[Records from a data collection]
»»

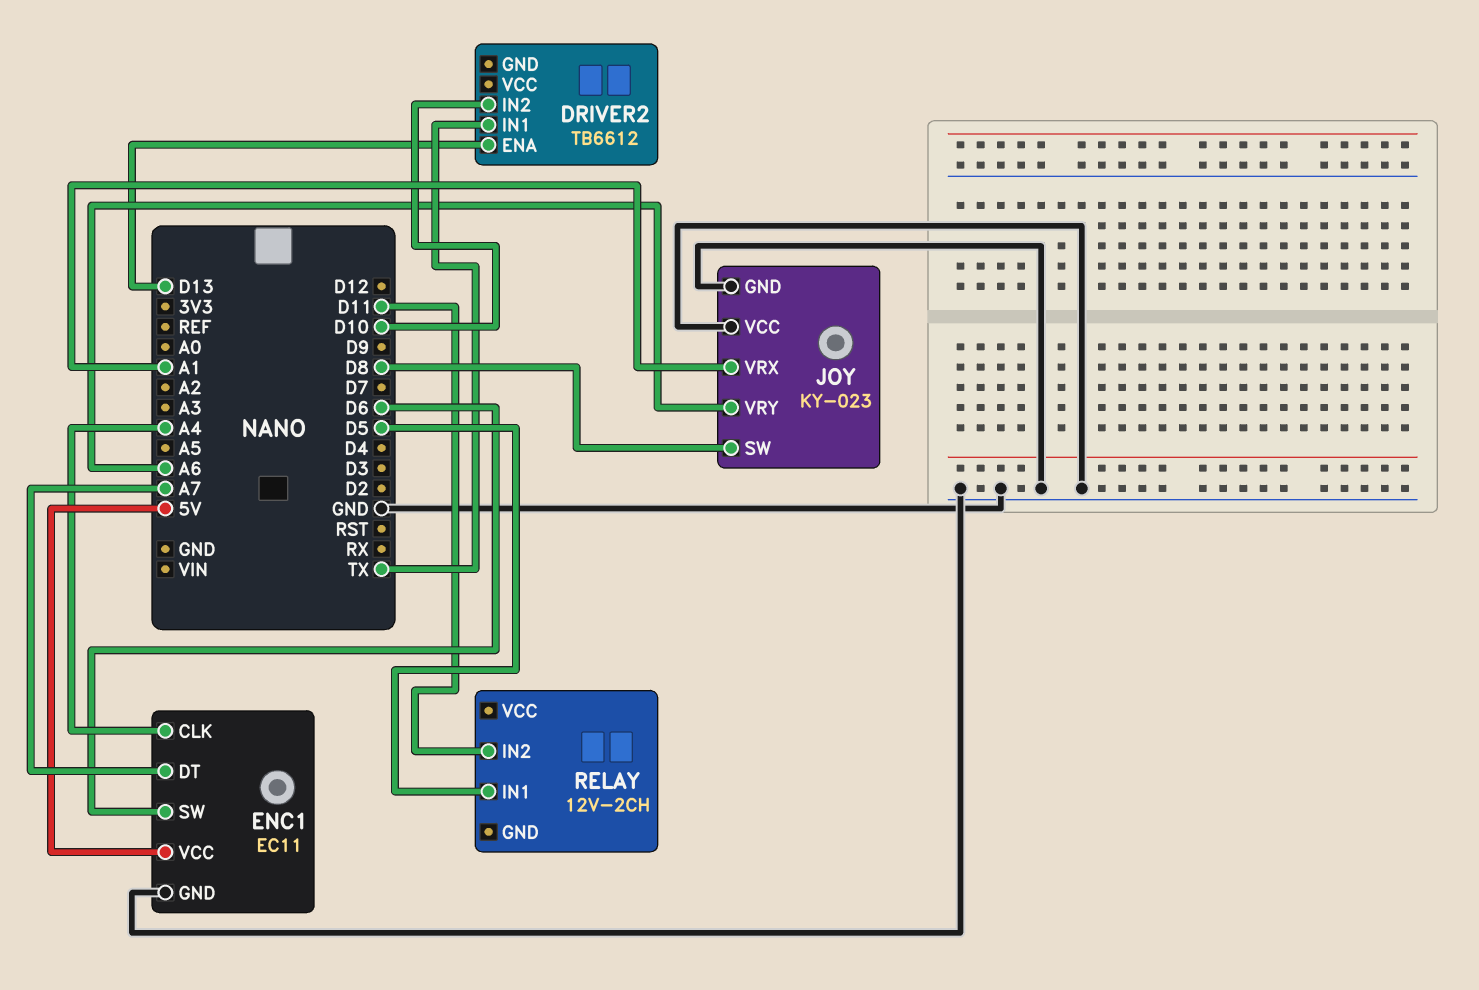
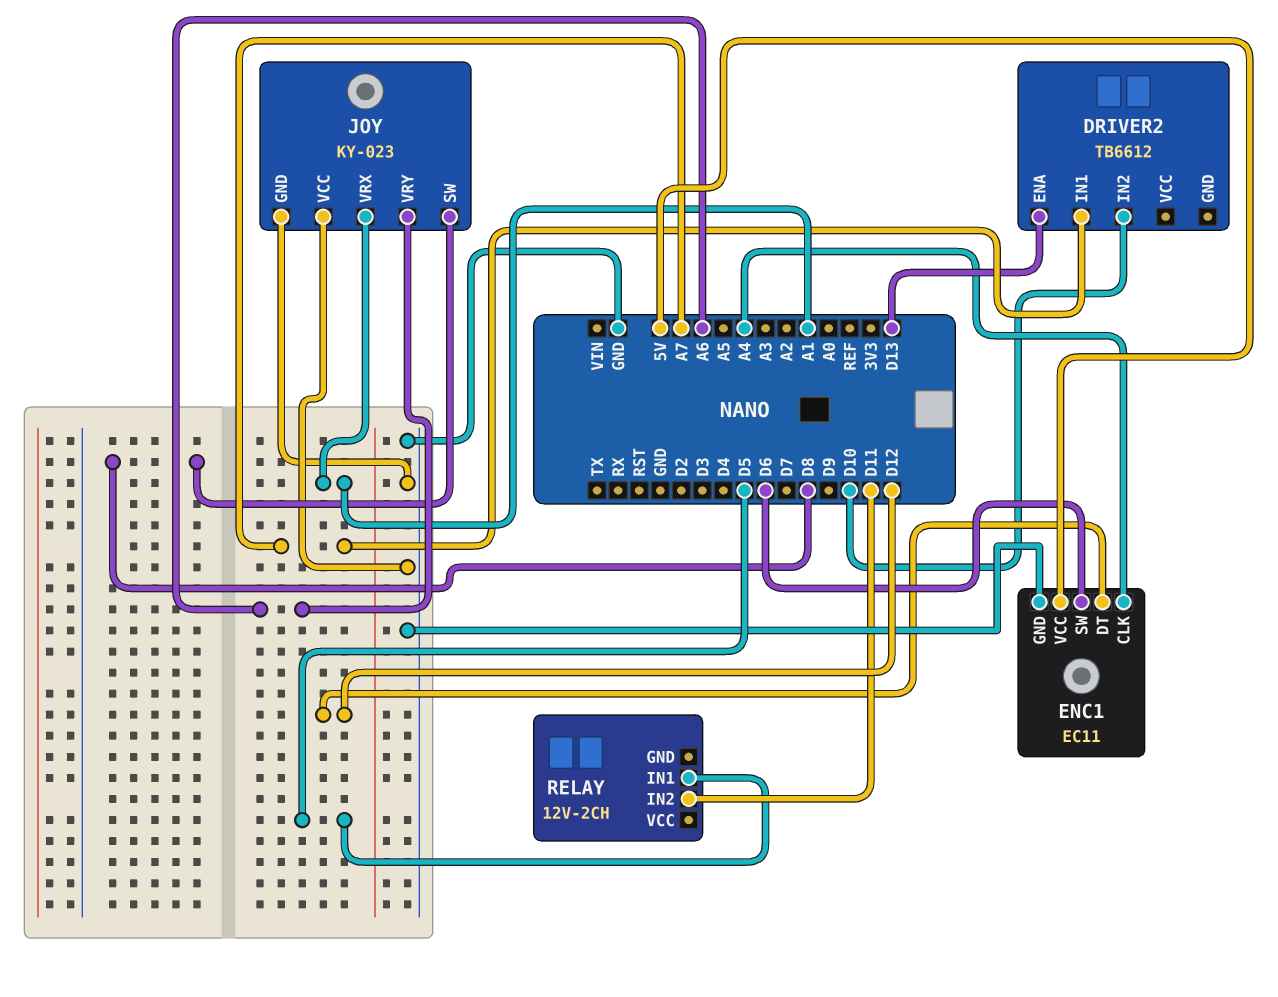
DRIVER2 pin IN1: TX -> A7
ENC1 pin DT: A7 -> D12

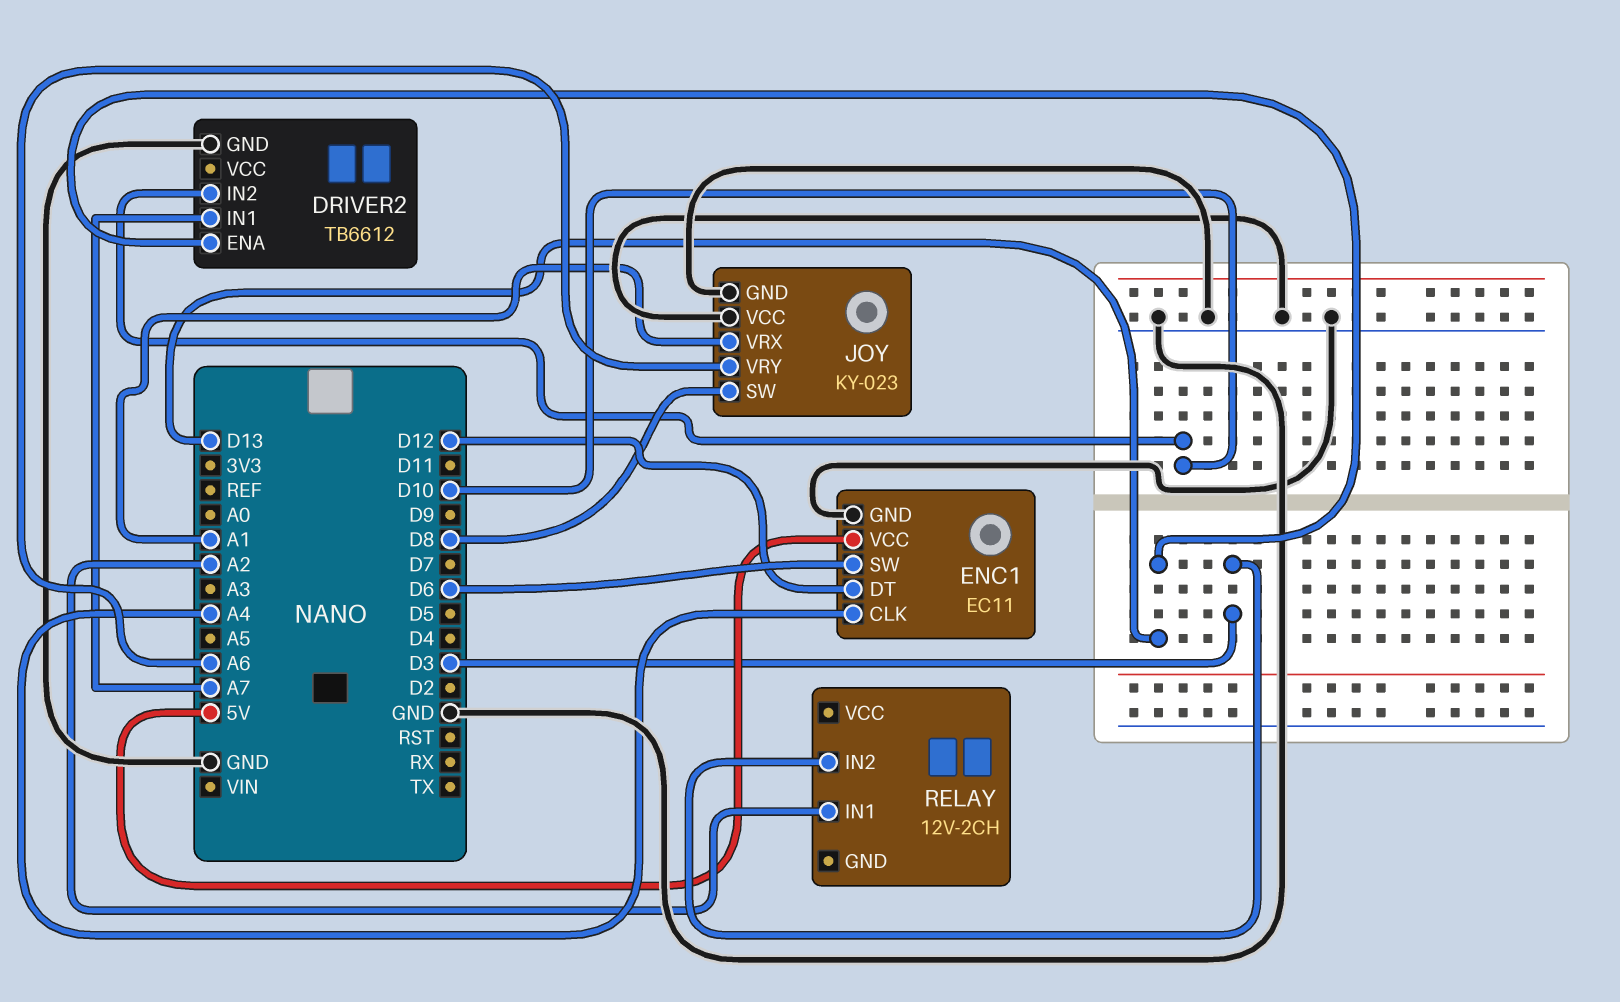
DRIVER2 pin GND: none -> GND
RELAY pin IN1: D5 -> A2
RELAY pin IN2: D11 -> D3

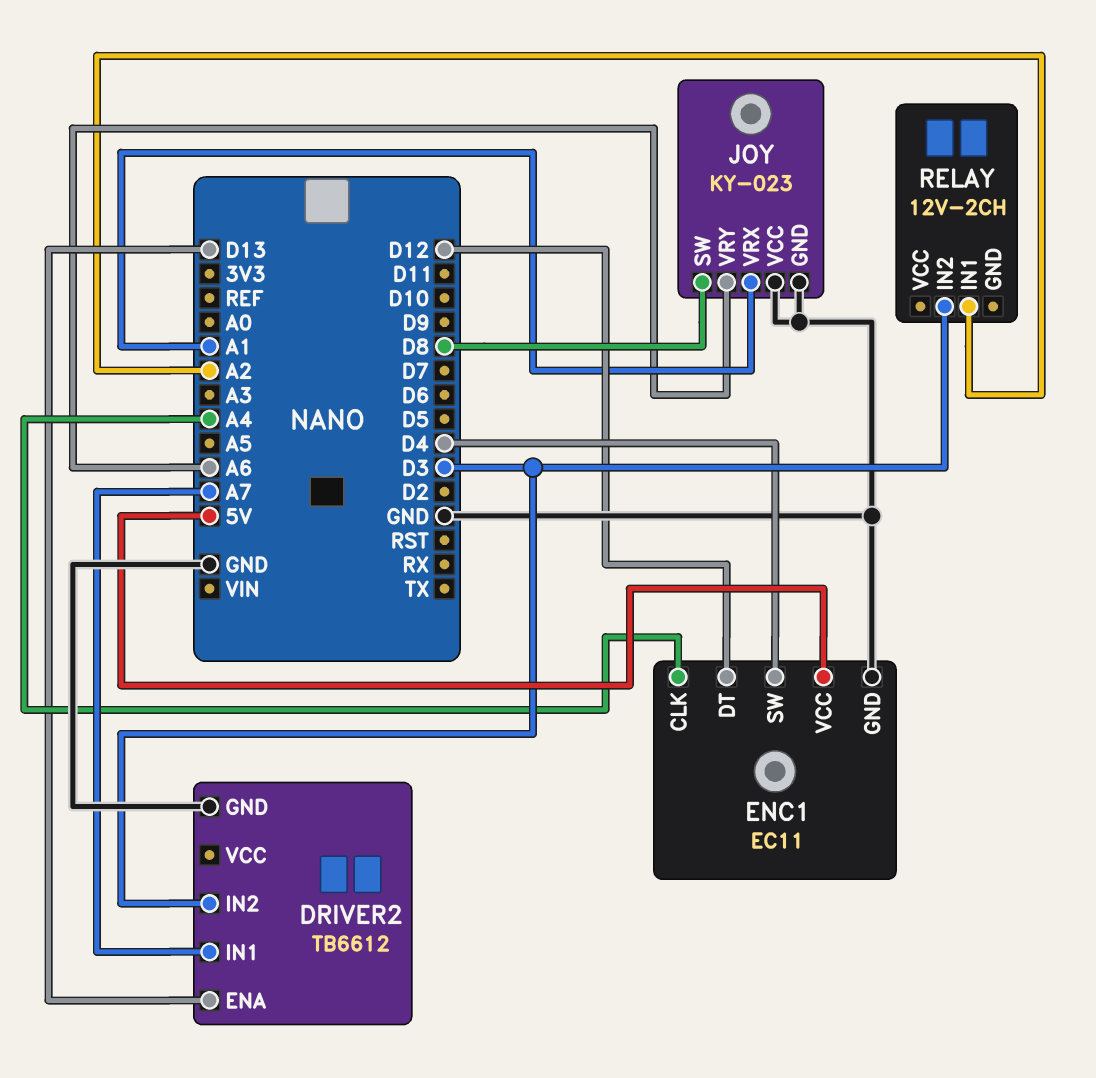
DRIVER2 pin IN2: D10 -> D3
ENC1 pin SW: D6 -> D4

««

* EXERCISE
Copy every line above exactly; images stay out.

* SOLUTION FOR THIS EXERCISE
DRIVER2 pin IN1: TX -> A7
ENC1 pin DT: A7 -> D12

DRIVER2 pin GND: none -> GND
RELAY pin IN1: D5 -> A2
RELAY pin IN2: D11 -> D3

DRIVER2 pin IN2: D10 -> D3
ENC1 pin SW: D6 -> D4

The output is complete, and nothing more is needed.